(Scene change data)
++++++

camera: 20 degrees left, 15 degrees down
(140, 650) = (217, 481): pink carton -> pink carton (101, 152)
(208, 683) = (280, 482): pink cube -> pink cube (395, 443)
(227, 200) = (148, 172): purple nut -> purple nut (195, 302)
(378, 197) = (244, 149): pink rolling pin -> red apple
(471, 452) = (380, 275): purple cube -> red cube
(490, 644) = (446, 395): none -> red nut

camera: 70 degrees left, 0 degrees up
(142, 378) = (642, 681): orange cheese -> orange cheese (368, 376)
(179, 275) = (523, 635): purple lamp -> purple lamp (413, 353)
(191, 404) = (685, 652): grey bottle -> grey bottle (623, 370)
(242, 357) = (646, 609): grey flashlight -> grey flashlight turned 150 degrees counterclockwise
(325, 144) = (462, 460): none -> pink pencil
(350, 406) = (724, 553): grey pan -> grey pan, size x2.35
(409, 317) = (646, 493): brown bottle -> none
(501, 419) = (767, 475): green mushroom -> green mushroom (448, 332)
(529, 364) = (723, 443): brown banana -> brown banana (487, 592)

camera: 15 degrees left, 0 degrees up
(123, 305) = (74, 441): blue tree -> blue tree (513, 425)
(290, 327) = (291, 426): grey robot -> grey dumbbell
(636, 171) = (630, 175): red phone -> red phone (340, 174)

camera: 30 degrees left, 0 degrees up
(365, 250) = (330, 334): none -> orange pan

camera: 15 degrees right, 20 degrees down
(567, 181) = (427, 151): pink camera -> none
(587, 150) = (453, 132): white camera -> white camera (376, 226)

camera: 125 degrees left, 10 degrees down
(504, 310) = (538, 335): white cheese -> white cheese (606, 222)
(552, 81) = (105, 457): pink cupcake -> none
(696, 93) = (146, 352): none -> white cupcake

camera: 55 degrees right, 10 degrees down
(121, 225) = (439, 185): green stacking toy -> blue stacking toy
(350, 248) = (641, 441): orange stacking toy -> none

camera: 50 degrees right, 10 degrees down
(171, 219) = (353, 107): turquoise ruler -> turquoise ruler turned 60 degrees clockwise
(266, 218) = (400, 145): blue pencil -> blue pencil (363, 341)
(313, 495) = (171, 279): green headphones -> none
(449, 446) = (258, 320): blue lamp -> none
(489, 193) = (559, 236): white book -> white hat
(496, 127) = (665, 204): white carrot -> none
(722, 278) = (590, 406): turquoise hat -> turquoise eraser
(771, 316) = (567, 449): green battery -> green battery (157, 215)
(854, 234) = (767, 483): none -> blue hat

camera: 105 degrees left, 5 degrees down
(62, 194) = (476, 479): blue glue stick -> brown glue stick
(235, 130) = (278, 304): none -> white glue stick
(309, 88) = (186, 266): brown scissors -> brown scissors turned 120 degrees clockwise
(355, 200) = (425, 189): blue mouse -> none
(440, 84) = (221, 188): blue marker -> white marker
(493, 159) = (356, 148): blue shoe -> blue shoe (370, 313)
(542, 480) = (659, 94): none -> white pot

++++++

* [DIRECTIONS]
Transcribe each entry exactly as it appears.

* [ANSWER]
camera: 20 degrees left, 15 degrees down
(140, 650) = (217, 481): pink carton -> pink carton (101, 152)
(208, 683) = (280, 482): pink cube -> pink cube (395, 443)
(227, 200) = (148, 172): purple nut -> purple nut (195, 302)
(378, 197) = (244, 149): pink rolling pin -> red apple
(471, 452) = (380, 275): purple cube -> red cube
(490, 644) = (446, 395): none -> red nut

camera: 70 degrees left, 0 degrees up
(142, 378) = (642, 681): orange cheese -> orange cheese (368, 376)
(179, 275) = (523, 635): purple lamp -> purple lamp (413, 353)
(191, 404) = (685, 652): grey bottle -> grey bottle (623, 370)
(242, 357) = (646, 609): grey flashlight -> grey flashlight turned 150 degrees counterclockwise
(325, 144) = (462, 460): none -> pink pencil
(350, 406) = (724, 553): grey pan -> grey pan, size x2.35
(409, 317) = (646, 493): brown bottle -> none
(501, 419) = (767, 475): green mushroom -> green mushroom (448, 332)
(529, 364) = (723, 443): brown banana -> brown banana (487, 592)

camera: 15 degrees left, 0 degrees up
(123, 305) = (74, 441): blue tree -> blue tree (513, 425)
(290, 327) = (291, 426): grey robot -> grey dumbbell
(636, 171) = (630, 175): red phone -> red phone (340, 174)

camera: 30 degrees left, 0 degrees up
(365, 250) = (330, 334): none -> orange pan

camera: 15 degrees right, 20 degrees down
(567, 181) = (427, 151): pink camera -> none
(587, 150) = (453, 132): white camera -> white camera (376, 226)

camera: 125 degrees left, 10 degrees down
(504, 310) = (538, 335): white cheese -> white cheese (606, 222)
(552, 81) = (105, 457): pink cupcake -> none
(696, 93) = (146, 352): none -> white cupcake

camera: 55 degrees right, 10 degrees down
(121, 225) = (439, 185): green stacking toy -> blue stacking toy
(350, 248) = (641, 441): orange stacking toy -> none

camera: 50 degrees right, 10 degrees down
(171, 219) = (353, 107): turquoise ruler -> turquoise ruler turned 60 degrees clockwise
(266, 218) = (400, 145): blue pencil -> blue pencil (363, 341)
(313, 495) = (171, 279): green headphones -> none
(449, 446) = (258, 320): blue lamp -> none
(489, 193) = (559, 236): white book -> white hat
(496, 127) = (665, 204): white carrot -> none
(722, 278) = (590, 406): turquoise hat -> turquoise eraser
(771, 316) = (567, 449): green battery -> green battery (157, 215)
(854, 234) = (767, 483): none -> blue hat

camera: 105 degrees left, 5 degrees down
(62, 194) = (476, 479): blue glue stick -> brown glue stick
(235, 130) = (278, 304): none -> white glue stick
(309, 88) = (186, 266): brown scissors -> brown scissors turned 120 degrees clockwise
(355, 200) = (425, 189): blue mouse -> none
(440, 84) = (221, 188): blue marker -> white marker
(493, 159) = (356, 148): blue shoe -> blue shoe (370, 313)
(542, 480) = (659, 94): none -> white pot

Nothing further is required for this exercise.